§ Exercise:
The required output is the exact sequence of lines from the line holding "(860, 276) = (545, 160): yellow" to the end of the records, inclusive.

(Stored items from a collection)
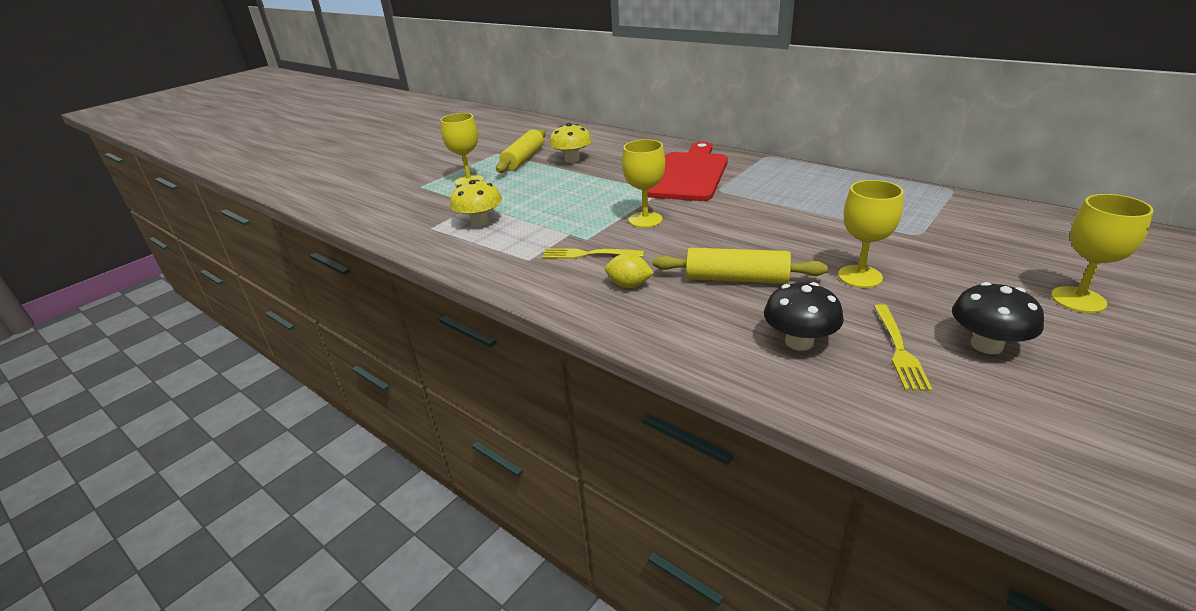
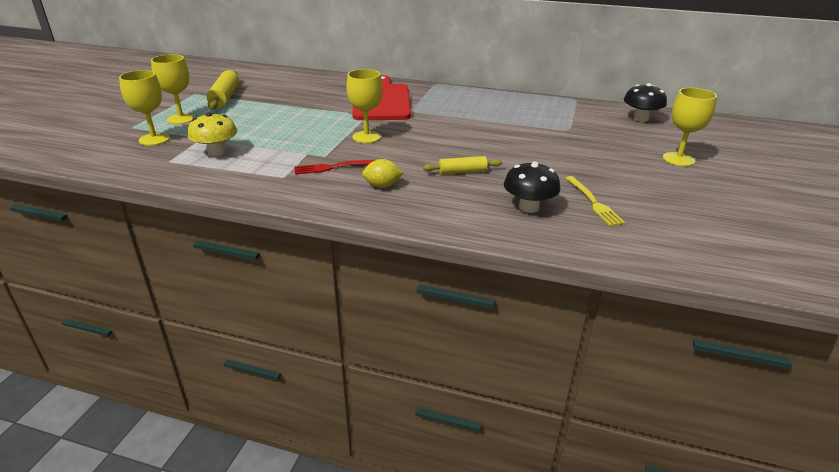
camera: 25 degrees left, 0 degrees up
(572, 160) = (272, 95): yellow mushroom -> none
(588, 254) = (334, 167): yellow fork -> red fork
(736, 279) = (462, 172): yellow rolling pin -> yellow rolling pin, size x0.61
(860, 276) = (545, 160): yellow goblet -> yellow goblet (154, 139)
(986, 345) = (642, 192): black mushroom -> black mushroom (640, 118)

§ Answer for this exercise:
(860, 276) = (545, 160): yellow goblet -> yellow goblet (154, 139)
(986, 345) = (642, 192): black mushroom -> black mushroom (640, 118)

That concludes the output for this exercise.